● **What the task asks**
Could the data below please be reproduced word for word, without the pictures?

● **Data for this task**
——————————

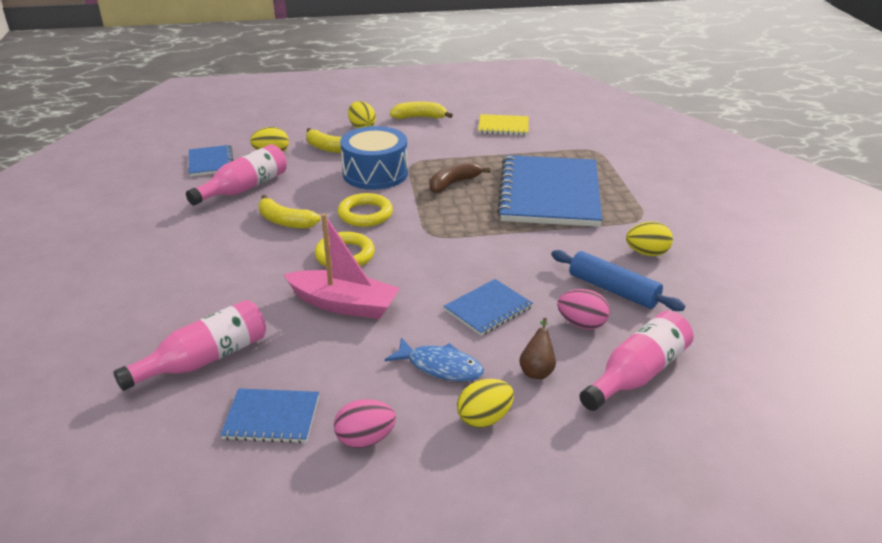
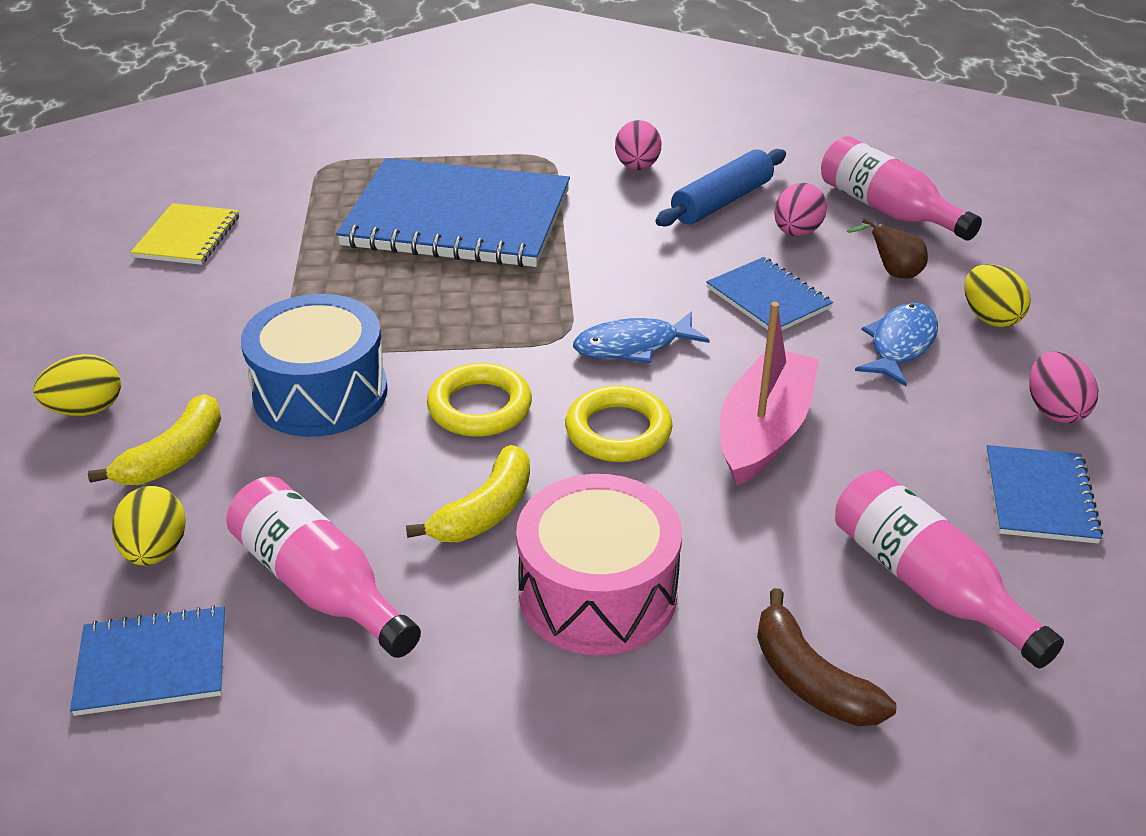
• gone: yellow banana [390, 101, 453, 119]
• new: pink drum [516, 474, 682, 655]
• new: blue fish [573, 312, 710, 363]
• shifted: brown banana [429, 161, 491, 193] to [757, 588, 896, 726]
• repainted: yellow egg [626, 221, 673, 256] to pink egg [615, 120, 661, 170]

——————————

● **Written reply**
• gone: yellow banana [390, 101, 453, 119]
• new: pink drum [516, 474, 682, 655]
• new: blue fish [573, 312, 710, 363]
• shifted: brown banana [429, 161, 491, 193] to [757, 588, 896, 726]
• repainted: yellow egg [626, 221, 673, 256] to pink egg [615, 120, 661, 170]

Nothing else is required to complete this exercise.